Task requirements – If a line in the listing below has the string "cheese", copy it out.

..........

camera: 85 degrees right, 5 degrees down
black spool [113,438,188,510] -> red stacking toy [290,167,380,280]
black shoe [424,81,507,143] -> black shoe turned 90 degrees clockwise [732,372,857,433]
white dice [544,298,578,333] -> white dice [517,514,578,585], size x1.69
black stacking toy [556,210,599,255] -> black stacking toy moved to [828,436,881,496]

..........

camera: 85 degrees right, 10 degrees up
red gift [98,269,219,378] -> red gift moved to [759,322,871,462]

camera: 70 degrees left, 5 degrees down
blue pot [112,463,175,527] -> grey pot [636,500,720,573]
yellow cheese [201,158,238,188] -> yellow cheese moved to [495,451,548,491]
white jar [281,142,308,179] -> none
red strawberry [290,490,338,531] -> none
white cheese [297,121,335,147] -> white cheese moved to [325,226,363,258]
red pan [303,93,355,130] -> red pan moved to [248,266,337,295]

..........

Written answer –
yellow cheese [201,158,238,188] -> yellow cheese moved to [495,451,548,491]
white cheese [297,121,335,147] -> white cheese moved to [325,226,363,258]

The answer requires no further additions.